▶

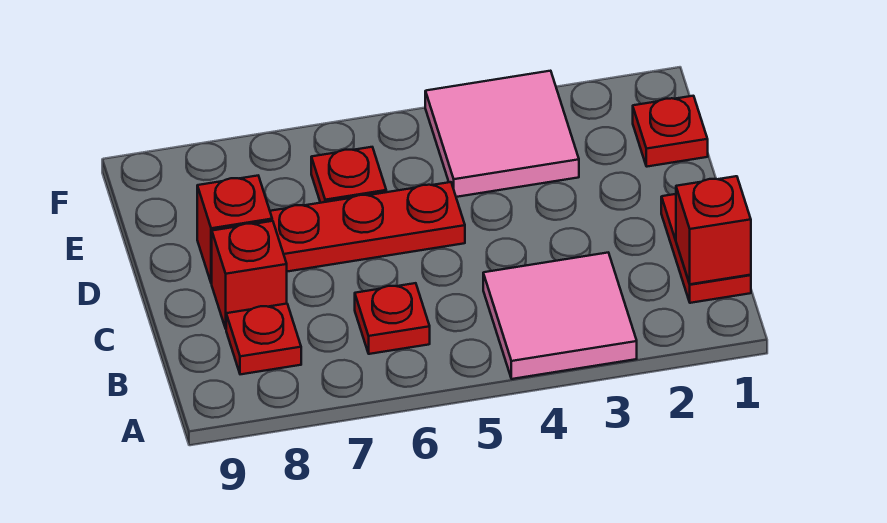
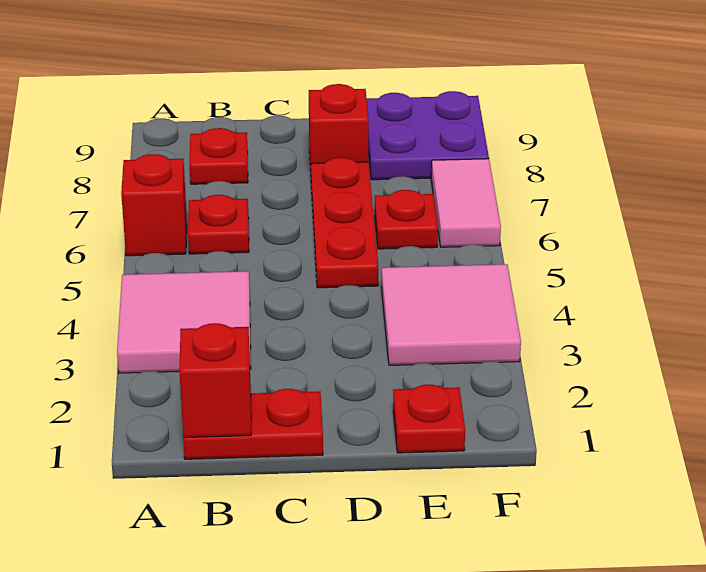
red brick C8 level 1 -> red brick A6 level 1
none -> purple plate E8:F9 level 1
none -> pink tile F6:F7 level 1

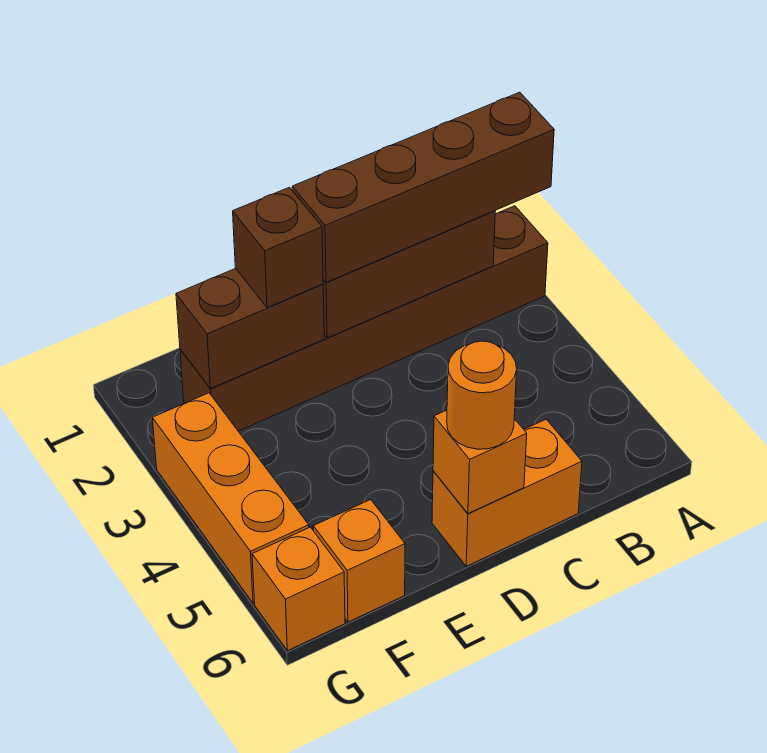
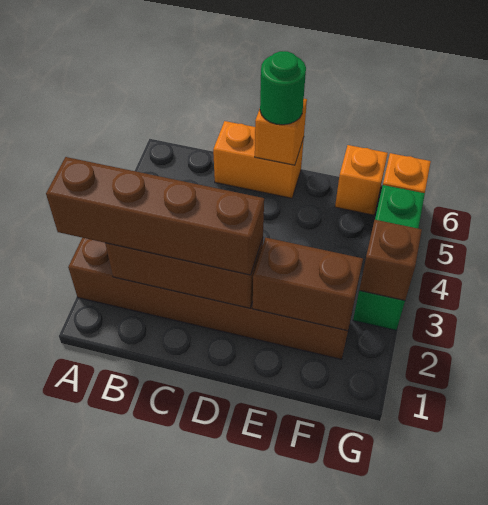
orange round brick D6 level 3 -> green round brick D6 level 3
brown brick E2 level 3 -> brown brick G3 level 2
orange brick G3:G5 level 1 -> green brick G3:G5 level 1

◀

> EXERCISE DIRECTIONS
Sift the data above for lines with "green", then copy each one.

> WRITTEN SOLUTION
orange round brick D6 level 3 -> green round brick D6 level 3
orange brick G3:G5 level 1 -> green brick G3:G5 level 1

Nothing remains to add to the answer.